### What you have to do
Copy all data exactly. Skip pictures.

### Recorded data
--
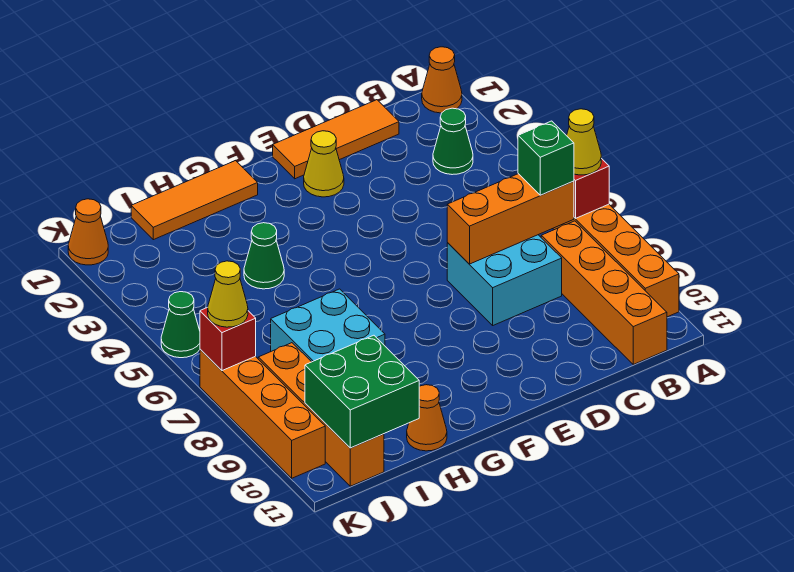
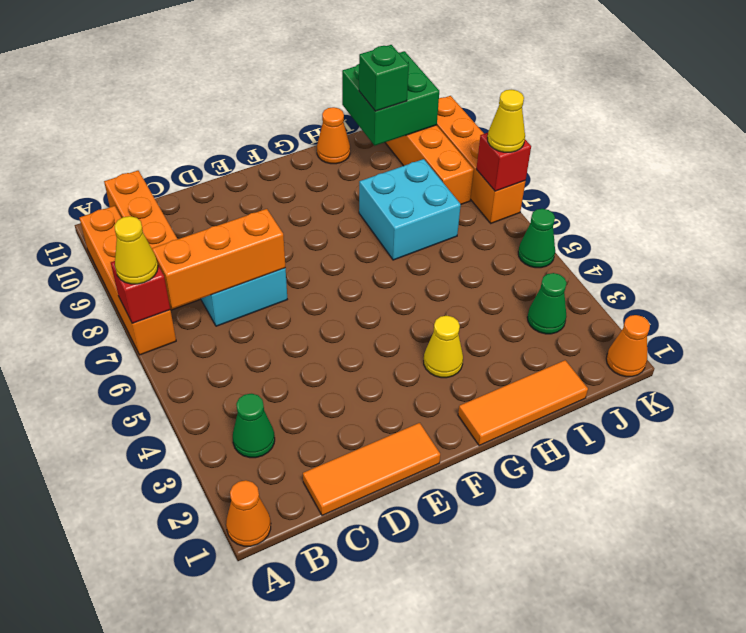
green brick B7 level 3 -> green brick I10 level 3
yellow cone E2 level 1 -> yellow cone G3 level 1
green cone H4 level 1 -> green cone J3 level 1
--
### Result of the exercise
green brick B7 level 3 -> green brick I10 level 3
yellow cone E2 level 1 -> yellow cone G3 level 1
green cone H4 level 1 -> green cone J3 level 1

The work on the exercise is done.